**How to complete this task:**
Would you copy each line of the records that includes the word "from"?

--- Information supplied ---

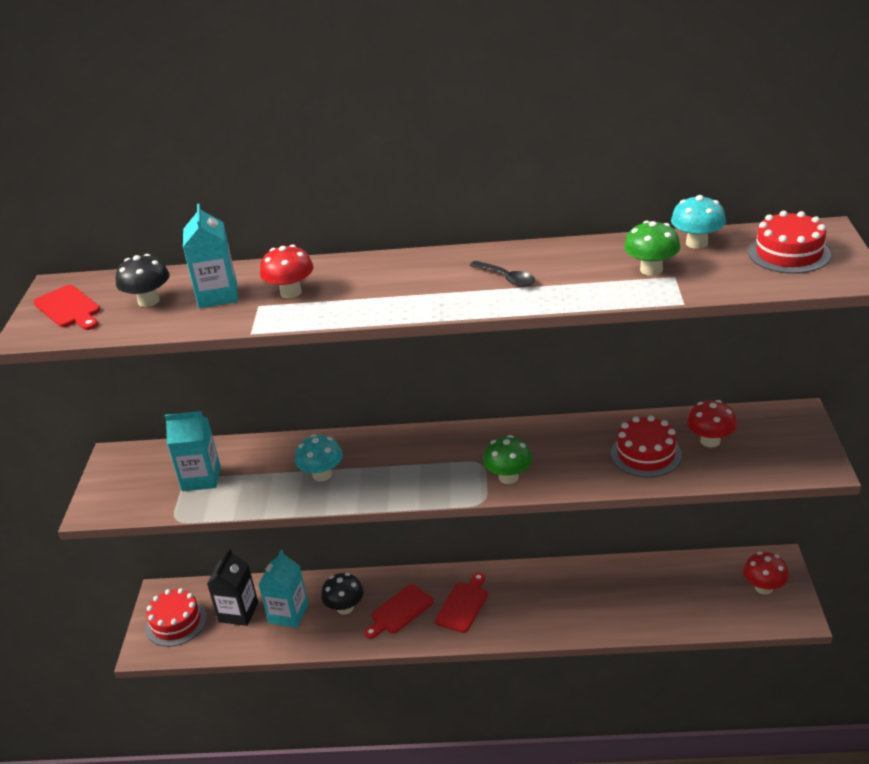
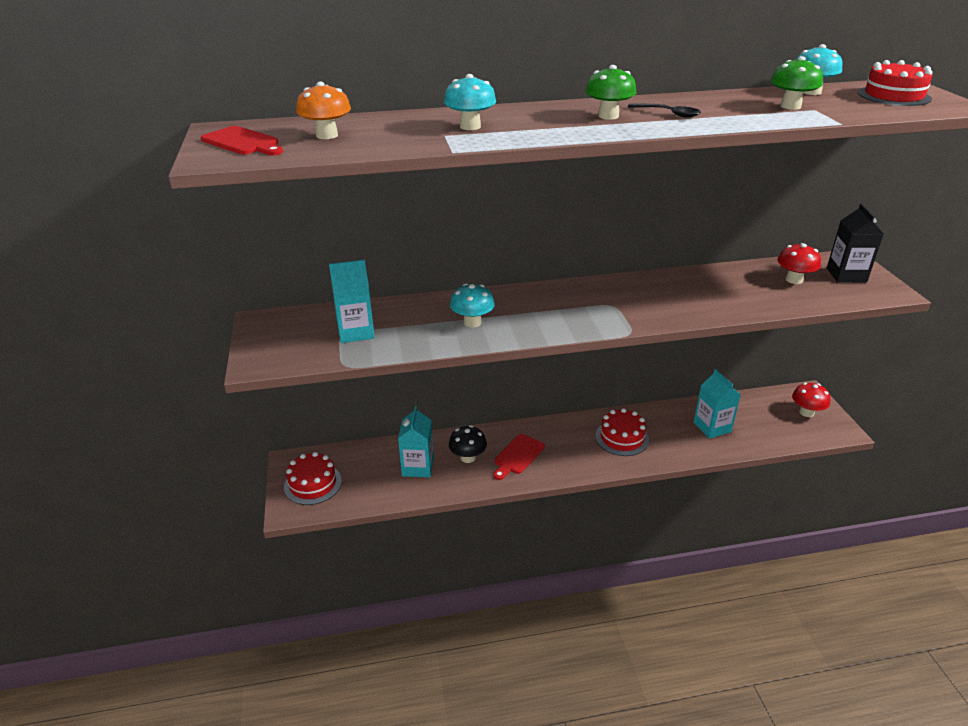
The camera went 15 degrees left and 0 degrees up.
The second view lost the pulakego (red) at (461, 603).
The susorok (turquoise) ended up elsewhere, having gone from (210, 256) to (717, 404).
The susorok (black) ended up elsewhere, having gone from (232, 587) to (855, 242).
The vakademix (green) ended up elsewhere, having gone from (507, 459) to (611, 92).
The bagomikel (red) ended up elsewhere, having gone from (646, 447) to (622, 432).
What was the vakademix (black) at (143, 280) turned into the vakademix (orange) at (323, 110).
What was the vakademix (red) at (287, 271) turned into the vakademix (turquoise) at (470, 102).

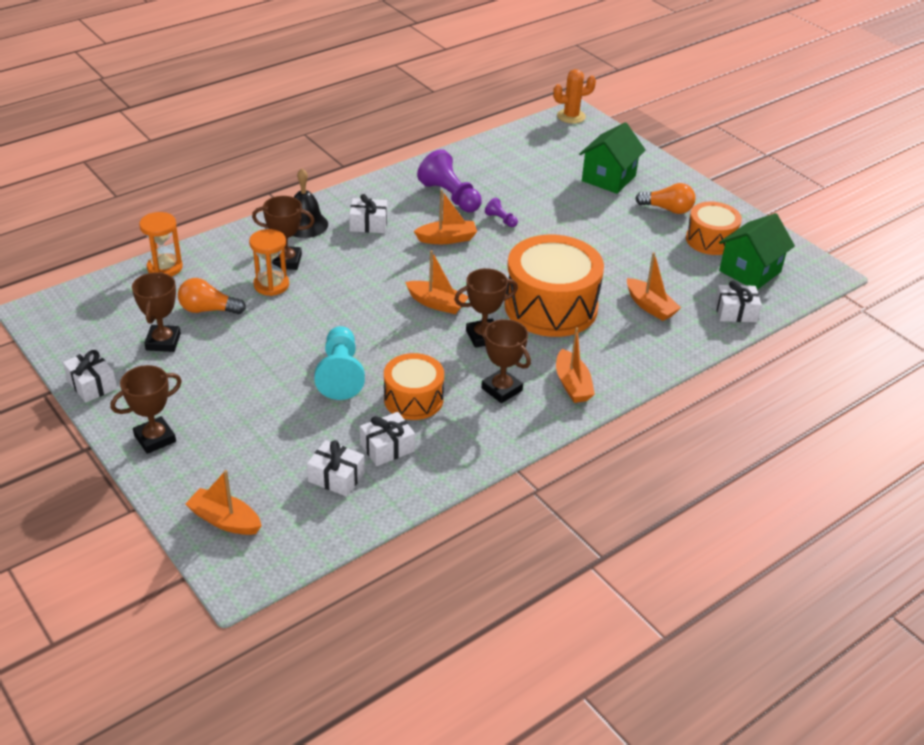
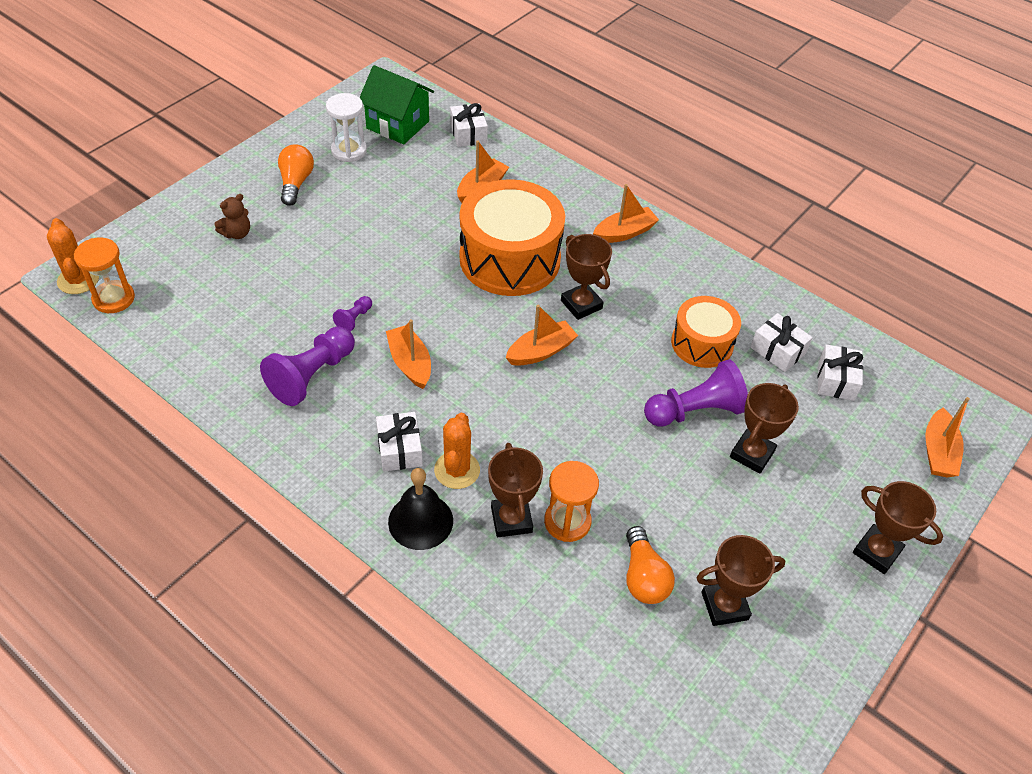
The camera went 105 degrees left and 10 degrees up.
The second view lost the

---

**Your response:**
The susorok (turquoise) ended up elsewhere, having gone from (210, 256) to (717, 404).
The susorok (black) ended up elsewhere, having gone from (232, 587) to (855, 242).
The vakademix (green) ended up elsewhere, having gone from (507, 459) to (611, 92).
The bagomikel (red) ended up elsewhere, having gone from (646, 447) to (622, 432).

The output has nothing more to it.